Stored data »
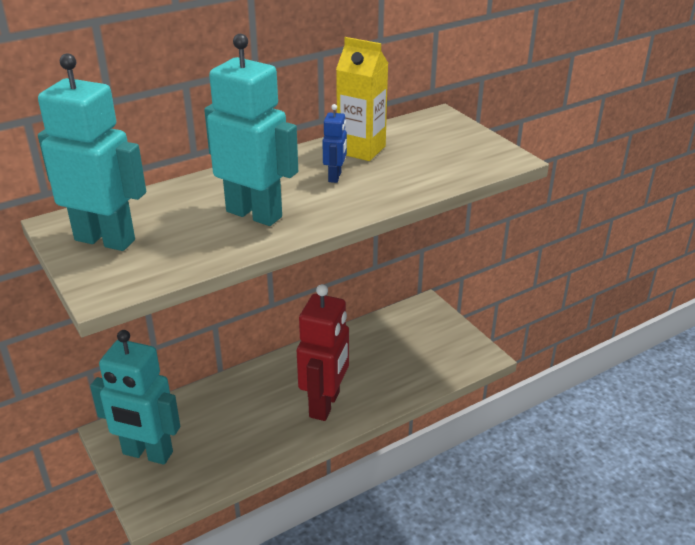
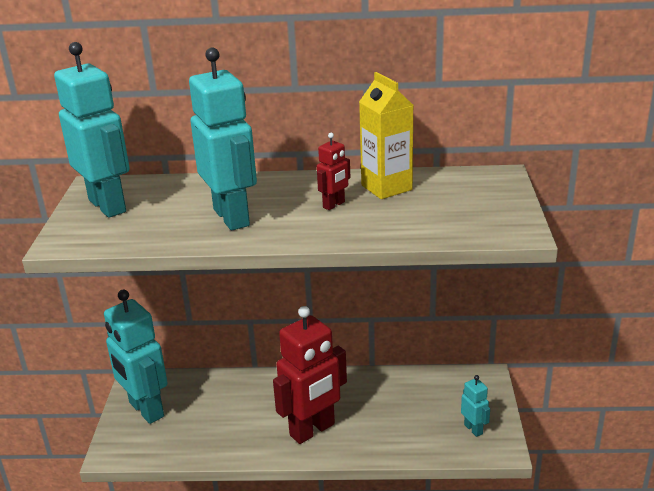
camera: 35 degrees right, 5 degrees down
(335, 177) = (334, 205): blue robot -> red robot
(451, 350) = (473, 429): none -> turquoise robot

Work order » Your answer must be every line from the listing above that holds the string "robot".

Your solution »
(335, 177) = (334, 205): blue robot -> red robot
(451, 350) = (473, 429): none -> turquoise robot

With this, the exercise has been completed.